-- Task to carry out --
Among the records that follow, set down only the lines from the one containing "(461, 173) = (527, 242): green pencil -> none" to the one containing "(268, 580) = (646, 508): green rocket -> none", both included, exactly.

[[ Information provided open ]]

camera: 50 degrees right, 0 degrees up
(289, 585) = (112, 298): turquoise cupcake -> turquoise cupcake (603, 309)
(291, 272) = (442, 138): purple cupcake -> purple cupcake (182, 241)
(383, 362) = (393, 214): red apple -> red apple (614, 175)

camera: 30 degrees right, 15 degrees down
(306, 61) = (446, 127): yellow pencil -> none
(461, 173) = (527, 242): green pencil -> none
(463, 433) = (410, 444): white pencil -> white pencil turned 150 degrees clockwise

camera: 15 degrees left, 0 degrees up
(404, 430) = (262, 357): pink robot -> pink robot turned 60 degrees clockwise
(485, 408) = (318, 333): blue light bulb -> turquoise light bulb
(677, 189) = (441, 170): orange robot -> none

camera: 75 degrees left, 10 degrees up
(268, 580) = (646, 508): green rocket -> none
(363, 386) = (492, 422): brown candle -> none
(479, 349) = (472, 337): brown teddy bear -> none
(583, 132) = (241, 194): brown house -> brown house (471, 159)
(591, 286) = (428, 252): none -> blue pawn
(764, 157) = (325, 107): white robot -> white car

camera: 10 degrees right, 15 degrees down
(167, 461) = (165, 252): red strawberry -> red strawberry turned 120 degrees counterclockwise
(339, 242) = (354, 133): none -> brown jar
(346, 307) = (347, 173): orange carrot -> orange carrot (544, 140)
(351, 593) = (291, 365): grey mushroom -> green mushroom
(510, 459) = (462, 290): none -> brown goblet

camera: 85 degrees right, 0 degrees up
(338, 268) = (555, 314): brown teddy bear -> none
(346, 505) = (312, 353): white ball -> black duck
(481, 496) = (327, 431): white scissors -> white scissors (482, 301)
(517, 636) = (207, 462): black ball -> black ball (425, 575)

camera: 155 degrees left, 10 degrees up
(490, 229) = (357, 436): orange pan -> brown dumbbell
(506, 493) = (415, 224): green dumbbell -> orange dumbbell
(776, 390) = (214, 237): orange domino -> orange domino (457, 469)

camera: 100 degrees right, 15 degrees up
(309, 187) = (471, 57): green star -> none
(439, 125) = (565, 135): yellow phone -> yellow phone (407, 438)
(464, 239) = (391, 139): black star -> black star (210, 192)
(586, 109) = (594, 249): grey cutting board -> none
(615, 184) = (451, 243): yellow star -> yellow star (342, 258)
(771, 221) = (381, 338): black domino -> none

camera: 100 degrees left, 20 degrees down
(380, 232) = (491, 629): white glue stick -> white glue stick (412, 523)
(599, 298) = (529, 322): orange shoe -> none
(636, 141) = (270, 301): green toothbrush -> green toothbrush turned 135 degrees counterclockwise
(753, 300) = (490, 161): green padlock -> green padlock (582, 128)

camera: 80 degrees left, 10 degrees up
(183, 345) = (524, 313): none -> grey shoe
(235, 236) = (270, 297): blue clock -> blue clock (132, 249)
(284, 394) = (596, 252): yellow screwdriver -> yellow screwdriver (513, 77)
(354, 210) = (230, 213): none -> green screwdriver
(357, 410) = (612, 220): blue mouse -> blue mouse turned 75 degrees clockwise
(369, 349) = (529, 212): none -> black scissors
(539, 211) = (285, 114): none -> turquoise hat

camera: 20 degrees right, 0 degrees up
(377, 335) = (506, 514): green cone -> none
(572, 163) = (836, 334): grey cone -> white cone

[[ Information provided closed ]]

-- Result of the task --
(461, 173) = (527, 242): green pencil -> none
(463, 433) = (410, 444): white pencil -> white pencil turned 150 degrees clockwise

camera: 15 degrees left, 0 degrees up
(404, 430) = (262, 357): pink robot -> pink robot turned 60 degrees clockwise
(485, 408) = (318, 333): blue light bulb -> turquoise light bulb
(677, 189) = (441, 170): orange robot -> none

camera: 75 degrees left, 10 degrees up
(268, 580) = (646, 508): green rocket -> none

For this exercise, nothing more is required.